**How to complete this task**
A line below contains "C5: none -> 1.5nF (+5V, GND)", and a later one contains "SW1: button (+5V, RESET) -> none". Repeat both, with every line between them, exactly.

**Given information**

+-------+

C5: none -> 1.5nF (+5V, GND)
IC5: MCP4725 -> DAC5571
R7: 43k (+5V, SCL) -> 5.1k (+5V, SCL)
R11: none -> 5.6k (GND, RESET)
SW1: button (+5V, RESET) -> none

+-------+

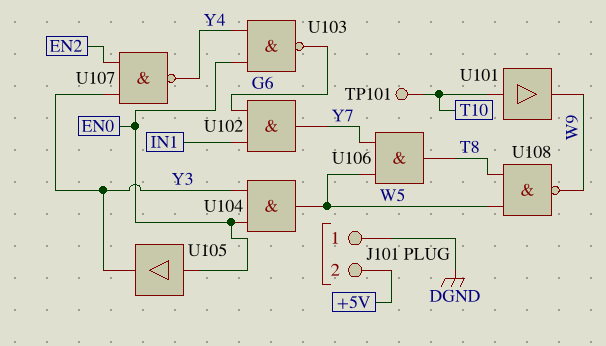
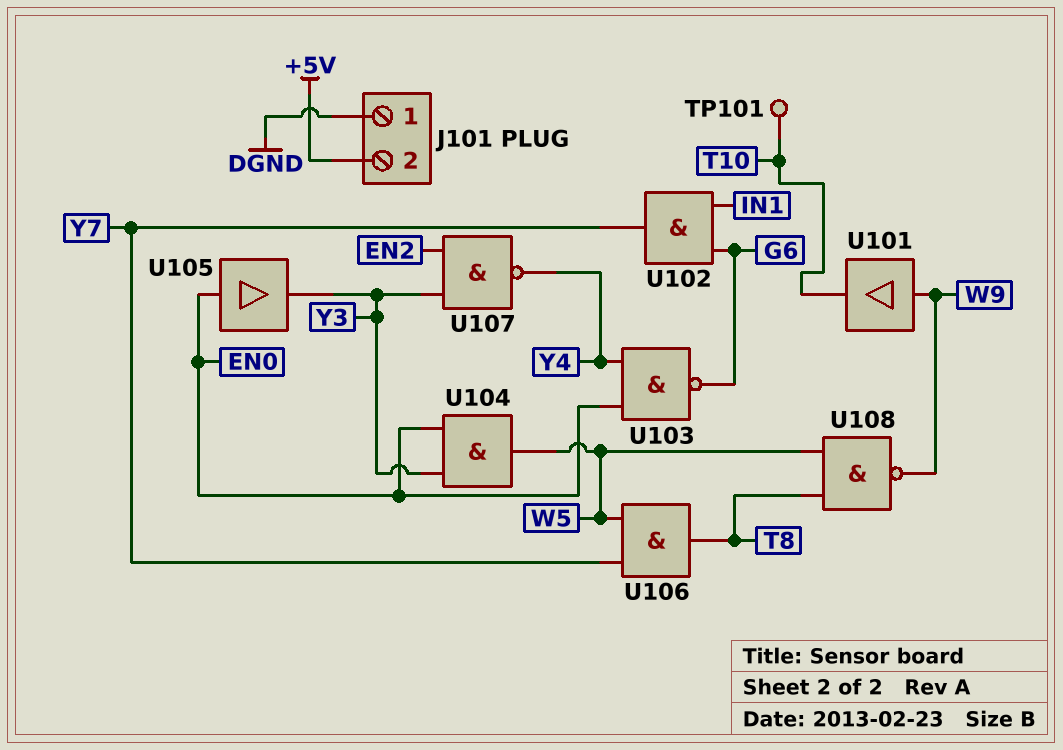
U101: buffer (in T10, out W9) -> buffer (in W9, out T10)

+-------+

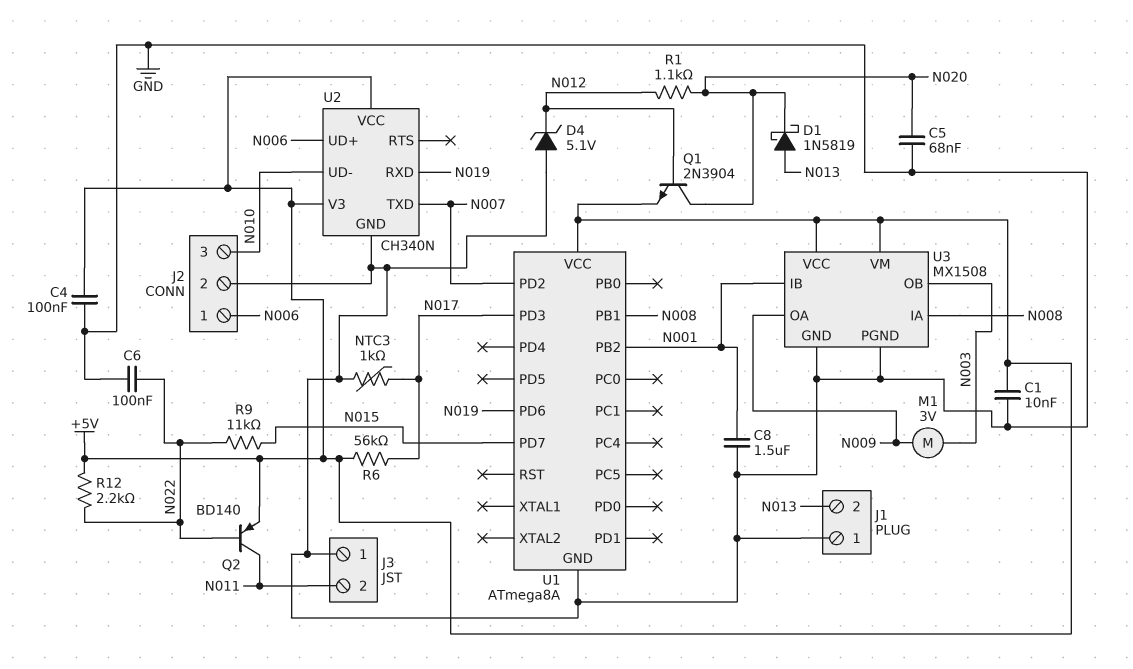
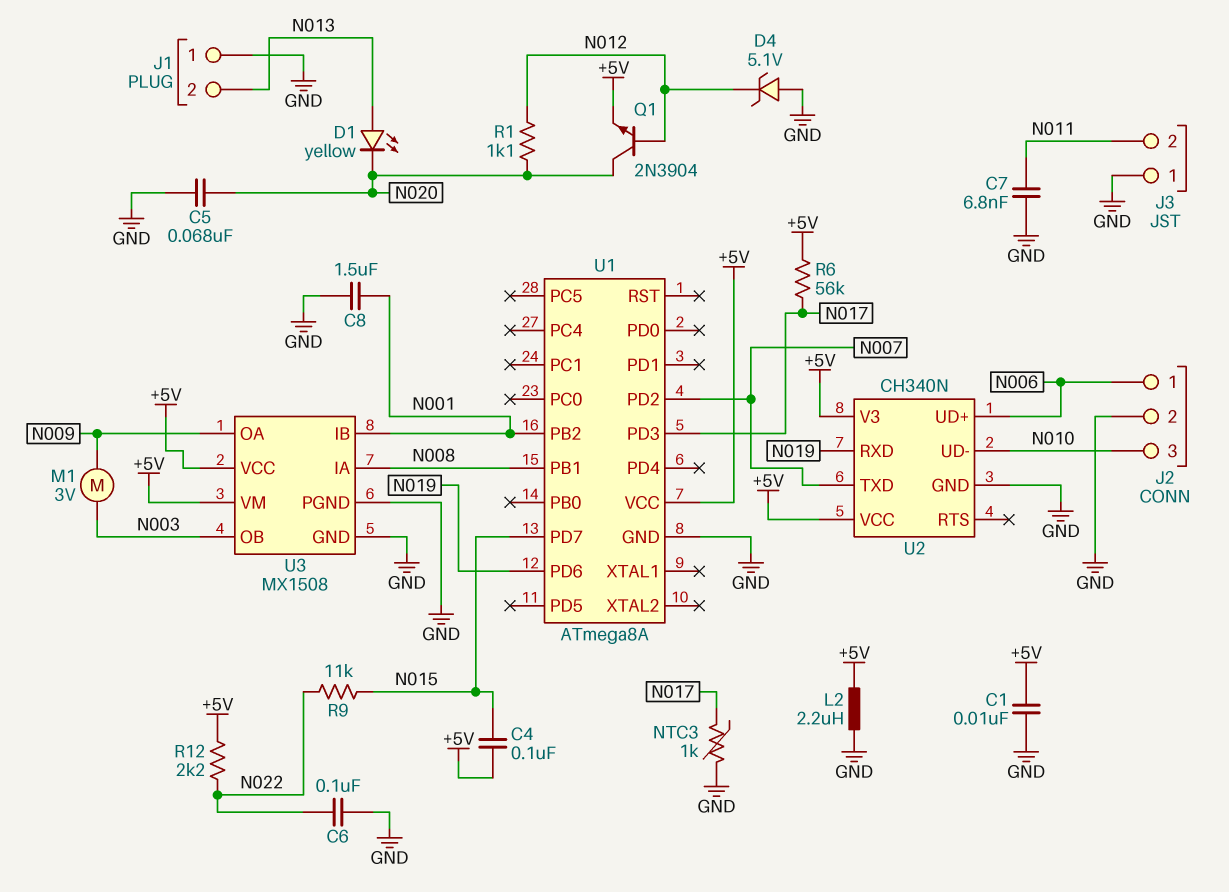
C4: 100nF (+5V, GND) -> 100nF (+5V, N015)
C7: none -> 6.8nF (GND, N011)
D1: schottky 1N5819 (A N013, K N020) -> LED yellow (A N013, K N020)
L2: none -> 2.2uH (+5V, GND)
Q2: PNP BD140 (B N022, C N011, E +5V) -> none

+-------+

**Task output**
C5: none -> 1.5nF (+5V, GND)
IC5: MCP4725 -> DAC5571
R7: 43k (+5V, SCL) -> 5.1k (+5V, SCL)
R11: none -> 5.6k (GND, RESET)
SW1: button (+5V, RESET) -> none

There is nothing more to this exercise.